#### [Problem statement]
The finished copy should hold every entry exactly as given, and no pictures.

Segment Start: Data for analysis

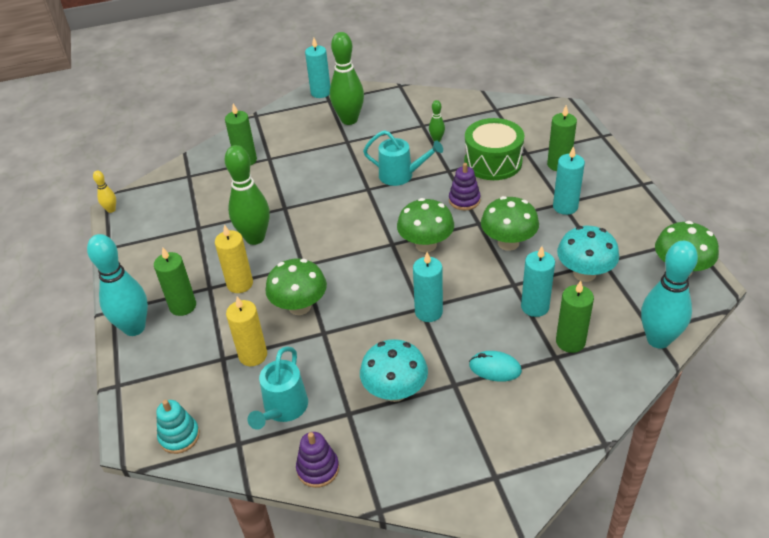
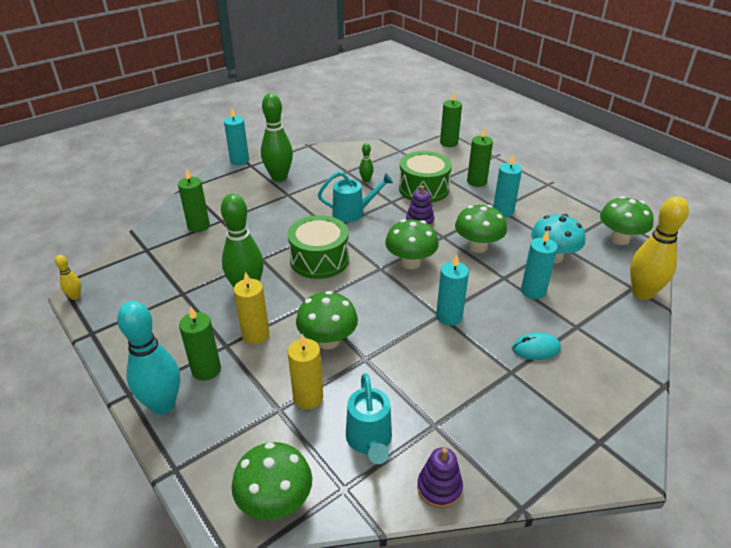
camera: 25 degrees left, 5 degrees down
turquoise stacking toy [156,400,200,454] -> green mushroom [232,442,312,520]
turquoise mushroom [360,339,428,402] -> none
green candle [556,281,594,353] -> green candle moved to [440,92,462,147]
turquoise bowling pin [641,241,698,349] -> yellow bowling pin [630,196,689,300]
none -> green drum [287,215,349,279]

Segment End: Data for analysis

#### [Answer space]
camera: 25 degrees left, 5 degrees down
turquoise stacking toy [156,400,200,454] -> green mushroom [232,442,312,520]
turquoise mushroom [360,339,428,402] -> none
green candle [556,281,594,353] -> green candle moved to [440,92,462,147]
turquoise bowling pin [641,241,698,349] -> yellow bowling pin [630,196,689,300]
none -> green drum [287,215,349,279]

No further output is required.